**Set task**
Reproduce verbatim the part of the material below that opens with its first line and closes with the line containing "gray semicircle: moved 11 px left, 12 px up", including both ends.

____

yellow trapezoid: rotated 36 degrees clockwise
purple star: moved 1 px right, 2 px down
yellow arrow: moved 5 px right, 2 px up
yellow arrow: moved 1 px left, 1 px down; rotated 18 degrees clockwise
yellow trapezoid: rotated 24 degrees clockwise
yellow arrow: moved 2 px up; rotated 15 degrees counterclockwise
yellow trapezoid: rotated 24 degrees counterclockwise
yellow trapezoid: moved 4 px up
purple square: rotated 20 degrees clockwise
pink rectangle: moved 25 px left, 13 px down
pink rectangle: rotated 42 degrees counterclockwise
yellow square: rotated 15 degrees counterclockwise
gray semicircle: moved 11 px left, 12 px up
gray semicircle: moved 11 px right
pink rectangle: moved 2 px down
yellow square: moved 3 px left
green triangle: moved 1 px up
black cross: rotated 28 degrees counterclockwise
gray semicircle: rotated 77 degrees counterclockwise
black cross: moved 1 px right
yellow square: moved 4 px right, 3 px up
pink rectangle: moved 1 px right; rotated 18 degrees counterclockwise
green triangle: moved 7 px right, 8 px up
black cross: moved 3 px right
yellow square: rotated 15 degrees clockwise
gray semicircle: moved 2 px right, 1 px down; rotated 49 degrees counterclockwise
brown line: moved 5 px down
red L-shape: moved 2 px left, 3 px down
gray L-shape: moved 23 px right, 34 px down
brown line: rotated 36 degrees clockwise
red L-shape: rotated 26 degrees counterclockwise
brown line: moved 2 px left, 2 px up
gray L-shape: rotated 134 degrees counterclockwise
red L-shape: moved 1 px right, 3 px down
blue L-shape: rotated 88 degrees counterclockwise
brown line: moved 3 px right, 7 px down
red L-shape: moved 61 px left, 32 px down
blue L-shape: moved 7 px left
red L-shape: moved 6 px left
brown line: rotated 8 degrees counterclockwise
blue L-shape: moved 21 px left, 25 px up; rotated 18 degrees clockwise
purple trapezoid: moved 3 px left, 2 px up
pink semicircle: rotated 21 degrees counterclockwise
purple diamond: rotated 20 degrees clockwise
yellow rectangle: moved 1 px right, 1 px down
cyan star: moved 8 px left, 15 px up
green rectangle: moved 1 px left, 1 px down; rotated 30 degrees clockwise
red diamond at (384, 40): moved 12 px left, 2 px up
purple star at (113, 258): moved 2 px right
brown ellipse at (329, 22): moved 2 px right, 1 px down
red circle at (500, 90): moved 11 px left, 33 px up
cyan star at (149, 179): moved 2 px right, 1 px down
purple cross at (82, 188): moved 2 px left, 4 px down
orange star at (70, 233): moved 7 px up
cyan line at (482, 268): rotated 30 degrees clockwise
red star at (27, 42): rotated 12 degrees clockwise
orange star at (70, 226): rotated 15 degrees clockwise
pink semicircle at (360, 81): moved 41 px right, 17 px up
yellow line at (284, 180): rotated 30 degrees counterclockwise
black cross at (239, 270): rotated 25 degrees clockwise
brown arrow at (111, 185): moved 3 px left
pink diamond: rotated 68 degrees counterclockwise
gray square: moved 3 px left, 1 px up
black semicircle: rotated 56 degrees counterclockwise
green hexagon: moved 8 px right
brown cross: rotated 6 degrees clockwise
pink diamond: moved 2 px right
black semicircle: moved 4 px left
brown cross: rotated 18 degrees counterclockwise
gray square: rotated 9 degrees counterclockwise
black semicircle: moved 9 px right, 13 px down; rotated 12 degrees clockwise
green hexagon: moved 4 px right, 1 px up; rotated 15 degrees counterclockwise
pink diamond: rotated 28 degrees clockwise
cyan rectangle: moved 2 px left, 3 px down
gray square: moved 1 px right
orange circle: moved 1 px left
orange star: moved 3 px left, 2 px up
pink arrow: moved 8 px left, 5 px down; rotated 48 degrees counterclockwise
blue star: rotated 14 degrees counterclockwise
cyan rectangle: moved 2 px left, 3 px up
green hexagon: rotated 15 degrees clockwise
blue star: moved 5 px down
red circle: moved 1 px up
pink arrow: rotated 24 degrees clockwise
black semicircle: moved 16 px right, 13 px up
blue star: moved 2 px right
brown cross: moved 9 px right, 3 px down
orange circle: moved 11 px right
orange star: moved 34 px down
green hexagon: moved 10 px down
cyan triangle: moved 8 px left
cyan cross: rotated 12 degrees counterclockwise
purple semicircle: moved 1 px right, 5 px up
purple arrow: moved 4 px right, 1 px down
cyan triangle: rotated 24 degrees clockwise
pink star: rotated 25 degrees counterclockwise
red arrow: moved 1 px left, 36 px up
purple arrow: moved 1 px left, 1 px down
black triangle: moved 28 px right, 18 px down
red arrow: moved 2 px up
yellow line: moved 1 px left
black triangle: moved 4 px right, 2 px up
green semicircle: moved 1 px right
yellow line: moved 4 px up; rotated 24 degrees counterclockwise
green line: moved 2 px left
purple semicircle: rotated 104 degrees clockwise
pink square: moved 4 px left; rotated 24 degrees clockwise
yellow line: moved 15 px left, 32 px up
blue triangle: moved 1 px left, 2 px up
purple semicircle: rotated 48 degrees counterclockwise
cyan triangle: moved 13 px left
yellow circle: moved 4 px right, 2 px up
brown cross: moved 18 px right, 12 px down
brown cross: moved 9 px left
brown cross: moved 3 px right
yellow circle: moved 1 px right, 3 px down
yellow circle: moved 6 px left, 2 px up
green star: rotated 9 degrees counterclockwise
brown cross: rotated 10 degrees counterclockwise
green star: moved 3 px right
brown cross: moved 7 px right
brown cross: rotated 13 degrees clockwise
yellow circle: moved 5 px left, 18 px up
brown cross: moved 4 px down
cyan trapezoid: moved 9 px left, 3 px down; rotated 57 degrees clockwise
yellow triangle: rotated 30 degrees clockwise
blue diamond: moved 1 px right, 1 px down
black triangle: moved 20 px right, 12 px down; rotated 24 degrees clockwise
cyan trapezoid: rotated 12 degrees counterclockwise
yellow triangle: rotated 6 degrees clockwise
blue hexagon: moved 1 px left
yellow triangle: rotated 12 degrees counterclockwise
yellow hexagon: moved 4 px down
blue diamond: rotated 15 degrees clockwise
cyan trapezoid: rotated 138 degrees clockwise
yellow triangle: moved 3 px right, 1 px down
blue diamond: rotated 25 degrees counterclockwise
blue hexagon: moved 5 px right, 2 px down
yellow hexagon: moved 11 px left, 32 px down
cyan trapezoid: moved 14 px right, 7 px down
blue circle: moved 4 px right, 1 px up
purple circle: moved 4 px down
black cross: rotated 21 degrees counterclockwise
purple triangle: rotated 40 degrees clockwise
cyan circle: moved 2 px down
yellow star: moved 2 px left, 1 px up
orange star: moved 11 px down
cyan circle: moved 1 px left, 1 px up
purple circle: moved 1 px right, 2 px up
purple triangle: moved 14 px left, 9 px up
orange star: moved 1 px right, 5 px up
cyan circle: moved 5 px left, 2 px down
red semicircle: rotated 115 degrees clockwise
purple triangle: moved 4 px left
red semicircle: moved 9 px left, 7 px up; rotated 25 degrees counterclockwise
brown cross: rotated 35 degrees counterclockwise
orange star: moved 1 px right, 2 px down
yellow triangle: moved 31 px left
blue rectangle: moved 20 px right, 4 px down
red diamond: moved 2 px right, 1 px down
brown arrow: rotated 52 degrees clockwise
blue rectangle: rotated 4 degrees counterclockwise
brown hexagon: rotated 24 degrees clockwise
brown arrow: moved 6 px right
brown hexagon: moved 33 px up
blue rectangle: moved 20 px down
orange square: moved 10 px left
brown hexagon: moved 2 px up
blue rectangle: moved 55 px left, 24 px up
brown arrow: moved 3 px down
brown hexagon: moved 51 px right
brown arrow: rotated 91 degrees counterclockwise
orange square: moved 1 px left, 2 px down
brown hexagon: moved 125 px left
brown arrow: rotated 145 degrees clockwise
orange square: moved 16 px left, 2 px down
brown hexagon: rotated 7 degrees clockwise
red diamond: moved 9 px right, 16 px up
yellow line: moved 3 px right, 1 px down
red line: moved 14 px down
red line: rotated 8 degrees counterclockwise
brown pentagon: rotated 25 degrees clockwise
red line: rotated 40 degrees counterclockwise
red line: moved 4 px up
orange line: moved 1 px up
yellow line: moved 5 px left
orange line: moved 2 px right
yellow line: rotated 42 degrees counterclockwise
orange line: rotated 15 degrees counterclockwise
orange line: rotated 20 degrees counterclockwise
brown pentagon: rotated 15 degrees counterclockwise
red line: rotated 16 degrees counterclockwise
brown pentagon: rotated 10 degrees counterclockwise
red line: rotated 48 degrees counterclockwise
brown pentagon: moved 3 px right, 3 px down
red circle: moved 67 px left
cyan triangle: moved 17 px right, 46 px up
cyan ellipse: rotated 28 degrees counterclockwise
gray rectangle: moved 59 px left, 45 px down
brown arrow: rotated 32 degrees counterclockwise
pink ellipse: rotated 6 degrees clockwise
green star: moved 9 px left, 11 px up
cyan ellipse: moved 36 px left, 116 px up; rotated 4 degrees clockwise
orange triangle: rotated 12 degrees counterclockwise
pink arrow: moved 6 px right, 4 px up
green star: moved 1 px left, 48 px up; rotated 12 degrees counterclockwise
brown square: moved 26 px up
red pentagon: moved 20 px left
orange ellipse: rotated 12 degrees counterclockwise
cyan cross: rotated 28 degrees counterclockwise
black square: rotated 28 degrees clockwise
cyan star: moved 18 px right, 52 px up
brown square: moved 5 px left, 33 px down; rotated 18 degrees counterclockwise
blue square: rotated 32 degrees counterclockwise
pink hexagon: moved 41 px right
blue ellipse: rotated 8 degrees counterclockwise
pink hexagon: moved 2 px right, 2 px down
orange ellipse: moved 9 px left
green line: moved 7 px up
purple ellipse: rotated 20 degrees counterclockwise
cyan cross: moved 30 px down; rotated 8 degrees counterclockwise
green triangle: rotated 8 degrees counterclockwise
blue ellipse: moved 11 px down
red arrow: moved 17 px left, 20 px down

____

**Answer to the exercise**
yellow trapezoid: rotated 36 degrees clockwise
purple star: moved 1 px right, 2 px down
yellow arrow: moved 5 px right, 2 px up
yellow arrow: moved 1 px left, 1 px down; rotated 18 degrees clockwise
yellow trapezoid: rotated 24 degrees clockwise
yellow arrow: moved 2 px up; rotated 15 degrees counterclockwise
yellow trapezoid: rotated 24 degrees counterclockwise
yellow trapezoid: moved 4 px up
purple square: rotated 20 degrees clockwise
pink rectangle: moved 25 px left, 13 px down
pink rectangle: rotated 42 degrees counterclockwise
yellow square: rotated 15 degrees counterclockwise
gray semicircle: moved 11 px left, 12 px up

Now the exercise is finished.